[Records from a dataset]
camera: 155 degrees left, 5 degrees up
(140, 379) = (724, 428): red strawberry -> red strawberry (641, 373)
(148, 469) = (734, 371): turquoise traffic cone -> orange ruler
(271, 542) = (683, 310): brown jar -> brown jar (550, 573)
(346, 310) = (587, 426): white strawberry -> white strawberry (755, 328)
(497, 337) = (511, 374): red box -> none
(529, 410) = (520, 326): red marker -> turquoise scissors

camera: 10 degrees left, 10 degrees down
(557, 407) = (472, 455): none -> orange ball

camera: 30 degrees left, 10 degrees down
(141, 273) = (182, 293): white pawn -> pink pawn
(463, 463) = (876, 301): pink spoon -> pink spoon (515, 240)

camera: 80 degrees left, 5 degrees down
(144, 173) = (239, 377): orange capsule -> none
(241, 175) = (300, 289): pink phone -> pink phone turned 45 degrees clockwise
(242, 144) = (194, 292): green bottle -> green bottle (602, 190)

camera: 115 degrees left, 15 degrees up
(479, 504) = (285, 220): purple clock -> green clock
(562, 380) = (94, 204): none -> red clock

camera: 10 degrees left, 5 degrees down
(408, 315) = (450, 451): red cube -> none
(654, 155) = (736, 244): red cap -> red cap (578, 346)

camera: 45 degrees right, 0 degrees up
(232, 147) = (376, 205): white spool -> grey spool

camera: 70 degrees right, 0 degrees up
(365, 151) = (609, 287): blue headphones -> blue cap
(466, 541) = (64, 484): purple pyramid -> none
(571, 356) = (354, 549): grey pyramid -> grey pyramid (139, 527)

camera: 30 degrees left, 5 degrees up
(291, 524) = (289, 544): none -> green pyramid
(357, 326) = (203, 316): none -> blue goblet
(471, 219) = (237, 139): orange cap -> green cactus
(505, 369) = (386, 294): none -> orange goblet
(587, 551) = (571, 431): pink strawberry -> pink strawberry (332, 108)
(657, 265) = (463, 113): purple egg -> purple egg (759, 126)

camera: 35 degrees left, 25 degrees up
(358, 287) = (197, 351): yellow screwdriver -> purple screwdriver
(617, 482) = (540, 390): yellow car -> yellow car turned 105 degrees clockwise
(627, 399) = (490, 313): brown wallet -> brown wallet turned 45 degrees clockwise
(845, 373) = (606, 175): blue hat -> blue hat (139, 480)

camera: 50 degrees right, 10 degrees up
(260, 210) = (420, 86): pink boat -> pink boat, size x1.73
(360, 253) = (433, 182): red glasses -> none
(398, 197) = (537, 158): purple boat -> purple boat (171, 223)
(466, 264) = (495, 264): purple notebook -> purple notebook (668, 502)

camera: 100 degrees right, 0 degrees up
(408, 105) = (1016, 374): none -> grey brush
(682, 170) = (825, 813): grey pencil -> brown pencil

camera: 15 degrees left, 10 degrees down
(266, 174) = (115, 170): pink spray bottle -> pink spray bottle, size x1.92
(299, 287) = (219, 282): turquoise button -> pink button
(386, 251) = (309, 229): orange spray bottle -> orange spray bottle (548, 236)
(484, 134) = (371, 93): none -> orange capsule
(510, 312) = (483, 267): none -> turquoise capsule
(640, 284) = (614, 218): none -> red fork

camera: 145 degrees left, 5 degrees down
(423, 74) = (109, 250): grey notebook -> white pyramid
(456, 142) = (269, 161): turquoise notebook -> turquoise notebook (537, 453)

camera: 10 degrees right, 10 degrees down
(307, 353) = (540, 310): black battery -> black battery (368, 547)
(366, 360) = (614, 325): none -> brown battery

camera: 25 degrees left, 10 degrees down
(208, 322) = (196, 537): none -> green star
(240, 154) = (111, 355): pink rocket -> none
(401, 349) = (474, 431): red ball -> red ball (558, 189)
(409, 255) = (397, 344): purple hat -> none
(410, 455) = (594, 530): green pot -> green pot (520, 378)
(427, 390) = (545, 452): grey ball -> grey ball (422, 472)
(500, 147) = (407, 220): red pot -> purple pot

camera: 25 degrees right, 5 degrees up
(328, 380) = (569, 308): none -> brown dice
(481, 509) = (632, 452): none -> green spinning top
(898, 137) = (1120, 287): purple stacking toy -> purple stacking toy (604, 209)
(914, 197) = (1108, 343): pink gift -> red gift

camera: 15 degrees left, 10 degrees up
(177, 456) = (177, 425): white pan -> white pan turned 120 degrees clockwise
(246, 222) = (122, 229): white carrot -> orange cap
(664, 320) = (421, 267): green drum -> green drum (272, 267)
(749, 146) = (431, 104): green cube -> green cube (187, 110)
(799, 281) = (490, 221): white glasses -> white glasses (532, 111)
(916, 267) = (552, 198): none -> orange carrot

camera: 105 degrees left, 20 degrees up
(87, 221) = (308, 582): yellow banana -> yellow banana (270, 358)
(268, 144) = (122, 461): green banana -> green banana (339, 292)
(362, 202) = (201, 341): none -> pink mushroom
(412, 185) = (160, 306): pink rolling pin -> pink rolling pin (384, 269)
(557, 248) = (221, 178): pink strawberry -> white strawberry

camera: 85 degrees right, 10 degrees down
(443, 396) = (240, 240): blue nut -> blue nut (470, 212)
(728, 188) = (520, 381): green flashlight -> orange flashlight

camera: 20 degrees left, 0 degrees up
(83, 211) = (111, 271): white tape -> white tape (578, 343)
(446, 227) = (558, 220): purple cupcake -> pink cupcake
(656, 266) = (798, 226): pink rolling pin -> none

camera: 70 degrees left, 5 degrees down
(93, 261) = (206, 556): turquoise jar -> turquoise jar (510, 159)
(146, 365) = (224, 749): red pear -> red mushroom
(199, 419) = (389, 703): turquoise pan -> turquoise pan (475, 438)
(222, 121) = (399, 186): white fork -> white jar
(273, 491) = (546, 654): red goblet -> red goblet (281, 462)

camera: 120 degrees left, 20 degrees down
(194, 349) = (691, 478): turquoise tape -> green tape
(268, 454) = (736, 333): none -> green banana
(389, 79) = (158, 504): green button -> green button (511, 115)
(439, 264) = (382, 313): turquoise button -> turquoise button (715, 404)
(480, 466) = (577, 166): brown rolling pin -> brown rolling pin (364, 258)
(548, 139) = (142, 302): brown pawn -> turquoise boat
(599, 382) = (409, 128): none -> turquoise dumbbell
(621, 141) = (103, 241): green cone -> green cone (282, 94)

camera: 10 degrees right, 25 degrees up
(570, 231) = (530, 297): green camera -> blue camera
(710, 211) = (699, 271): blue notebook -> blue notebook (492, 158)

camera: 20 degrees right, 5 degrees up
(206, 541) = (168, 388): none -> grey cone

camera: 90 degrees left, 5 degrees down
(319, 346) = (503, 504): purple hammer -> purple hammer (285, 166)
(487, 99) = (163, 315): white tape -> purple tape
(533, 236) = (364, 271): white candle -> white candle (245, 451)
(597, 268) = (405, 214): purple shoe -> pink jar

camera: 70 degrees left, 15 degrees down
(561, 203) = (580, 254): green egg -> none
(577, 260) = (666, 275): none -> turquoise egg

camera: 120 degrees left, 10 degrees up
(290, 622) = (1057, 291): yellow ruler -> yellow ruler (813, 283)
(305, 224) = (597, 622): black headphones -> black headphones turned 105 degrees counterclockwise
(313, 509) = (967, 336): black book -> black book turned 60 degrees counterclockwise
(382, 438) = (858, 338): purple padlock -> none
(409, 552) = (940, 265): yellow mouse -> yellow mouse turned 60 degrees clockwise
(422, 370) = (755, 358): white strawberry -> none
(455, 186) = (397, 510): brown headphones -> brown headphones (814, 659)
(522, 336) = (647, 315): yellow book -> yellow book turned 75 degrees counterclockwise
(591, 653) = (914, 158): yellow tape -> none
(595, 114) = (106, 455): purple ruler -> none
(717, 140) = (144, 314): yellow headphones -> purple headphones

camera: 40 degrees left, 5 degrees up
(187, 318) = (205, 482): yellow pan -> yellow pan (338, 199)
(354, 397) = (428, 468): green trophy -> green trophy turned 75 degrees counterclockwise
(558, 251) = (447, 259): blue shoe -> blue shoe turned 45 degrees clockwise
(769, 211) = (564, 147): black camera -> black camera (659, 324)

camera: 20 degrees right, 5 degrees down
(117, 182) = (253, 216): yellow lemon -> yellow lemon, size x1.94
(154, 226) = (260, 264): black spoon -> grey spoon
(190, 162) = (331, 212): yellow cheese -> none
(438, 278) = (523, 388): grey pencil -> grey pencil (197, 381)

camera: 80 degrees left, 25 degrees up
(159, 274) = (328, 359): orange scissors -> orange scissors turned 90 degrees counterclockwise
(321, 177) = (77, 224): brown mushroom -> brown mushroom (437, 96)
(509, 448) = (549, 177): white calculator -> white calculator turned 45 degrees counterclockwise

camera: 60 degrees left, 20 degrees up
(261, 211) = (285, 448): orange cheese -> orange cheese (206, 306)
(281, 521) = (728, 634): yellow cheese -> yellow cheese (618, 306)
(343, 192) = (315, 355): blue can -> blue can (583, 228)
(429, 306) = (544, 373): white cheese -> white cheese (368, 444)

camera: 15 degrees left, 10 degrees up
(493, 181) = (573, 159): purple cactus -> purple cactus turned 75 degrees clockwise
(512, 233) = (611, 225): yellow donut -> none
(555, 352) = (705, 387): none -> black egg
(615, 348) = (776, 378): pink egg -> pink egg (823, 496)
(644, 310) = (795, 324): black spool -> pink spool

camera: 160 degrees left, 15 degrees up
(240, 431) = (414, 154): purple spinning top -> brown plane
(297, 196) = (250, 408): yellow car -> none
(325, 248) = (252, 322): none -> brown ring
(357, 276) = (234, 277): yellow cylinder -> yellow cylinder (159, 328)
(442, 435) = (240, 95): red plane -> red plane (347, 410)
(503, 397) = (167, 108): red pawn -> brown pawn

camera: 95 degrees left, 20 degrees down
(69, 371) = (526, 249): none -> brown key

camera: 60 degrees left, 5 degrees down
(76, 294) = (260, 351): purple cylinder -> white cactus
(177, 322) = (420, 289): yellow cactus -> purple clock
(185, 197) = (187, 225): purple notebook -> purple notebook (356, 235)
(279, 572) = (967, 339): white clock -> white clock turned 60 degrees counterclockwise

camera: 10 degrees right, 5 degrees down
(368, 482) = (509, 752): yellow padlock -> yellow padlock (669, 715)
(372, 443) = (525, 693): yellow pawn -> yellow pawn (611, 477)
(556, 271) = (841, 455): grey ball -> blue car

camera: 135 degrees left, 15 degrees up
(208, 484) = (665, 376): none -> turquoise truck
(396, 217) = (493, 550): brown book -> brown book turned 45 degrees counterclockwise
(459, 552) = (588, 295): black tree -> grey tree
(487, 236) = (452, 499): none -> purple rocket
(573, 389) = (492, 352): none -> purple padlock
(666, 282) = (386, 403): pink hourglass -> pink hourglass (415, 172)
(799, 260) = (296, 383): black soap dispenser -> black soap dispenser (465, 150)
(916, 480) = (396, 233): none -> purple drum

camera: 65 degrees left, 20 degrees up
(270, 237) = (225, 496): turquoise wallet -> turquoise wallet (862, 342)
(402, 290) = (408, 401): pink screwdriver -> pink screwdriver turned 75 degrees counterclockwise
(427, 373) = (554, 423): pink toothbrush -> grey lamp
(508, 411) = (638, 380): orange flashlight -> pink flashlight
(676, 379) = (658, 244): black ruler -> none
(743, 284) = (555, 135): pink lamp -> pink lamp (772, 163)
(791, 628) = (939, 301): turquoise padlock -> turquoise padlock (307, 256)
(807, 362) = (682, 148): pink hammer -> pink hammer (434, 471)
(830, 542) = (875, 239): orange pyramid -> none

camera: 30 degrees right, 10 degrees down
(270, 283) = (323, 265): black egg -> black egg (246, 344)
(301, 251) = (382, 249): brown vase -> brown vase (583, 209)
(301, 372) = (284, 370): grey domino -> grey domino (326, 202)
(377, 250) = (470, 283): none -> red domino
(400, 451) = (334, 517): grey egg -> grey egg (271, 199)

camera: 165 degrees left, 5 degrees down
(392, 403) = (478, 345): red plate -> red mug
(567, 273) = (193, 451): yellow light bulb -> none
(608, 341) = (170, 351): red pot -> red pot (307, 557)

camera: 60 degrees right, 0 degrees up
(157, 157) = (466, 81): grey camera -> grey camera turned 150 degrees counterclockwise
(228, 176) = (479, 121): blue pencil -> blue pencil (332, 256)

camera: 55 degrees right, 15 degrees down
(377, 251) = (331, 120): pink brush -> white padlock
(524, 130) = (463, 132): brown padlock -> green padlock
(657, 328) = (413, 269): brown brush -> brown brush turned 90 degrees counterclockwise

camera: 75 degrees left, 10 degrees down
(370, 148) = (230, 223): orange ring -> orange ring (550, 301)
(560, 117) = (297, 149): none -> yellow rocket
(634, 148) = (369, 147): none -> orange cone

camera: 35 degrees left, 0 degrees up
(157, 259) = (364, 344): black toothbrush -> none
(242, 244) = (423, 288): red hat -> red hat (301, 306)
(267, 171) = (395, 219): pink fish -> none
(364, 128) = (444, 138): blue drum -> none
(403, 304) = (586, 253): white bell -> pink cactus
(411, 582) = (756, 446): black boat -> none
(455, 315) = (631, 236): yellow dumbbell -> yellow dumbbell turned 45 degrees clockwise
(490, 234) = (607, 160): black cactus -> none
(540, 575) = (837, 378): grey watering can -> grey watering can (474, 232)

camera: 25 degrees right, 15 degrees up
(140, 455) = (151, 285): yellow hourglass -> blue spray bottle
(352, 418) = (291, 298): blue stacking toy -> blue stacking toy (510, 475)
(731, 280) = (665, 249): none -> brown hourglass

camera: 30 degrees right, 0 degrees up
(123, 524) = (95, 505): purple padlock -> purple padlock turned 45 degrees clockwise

» About this exercise: Above are the records; copy exactly the lines from the line with "camera: 90 degrees left, 5 degrees down" through the line with "(409, 552) = (940, 265): yellow", both included.

» Result of this task:
camera: 90 degrees left, 5 degrees down
(319, 346) = (503, 504): purple hammer -> purple hammer (285, 166)
(487, 99) = (163, 315): white tape -> purple tape
(533, 236) = (364, 271): white candle -> white candle (245, 451)
(597, 268) = (405, 214): purple shoe -> pink jar

camera: 70 degrees left, 15 degrees down
(561, 203) = (580, 254): green egg -> none
(577, 260) = (666, 275): none -> turquoise egg

camera: 120 degrees left, 10 degrees up
(290, 622) = (1057, 291): yellow ruler -> yellow ruler (813, 283)
(305, 224) = (597, 622): black headphones -> black headphones turned 105 degrees counterclockwise
(313, 509) = (967, 336): black book -> black book turned 60 degrees counterclockwise
(382, 438) = (858, 338): purple padlock -> none
(409, 552) = (940, 265): yellow mouse -> yellow mouse turned 60 degrees clockwise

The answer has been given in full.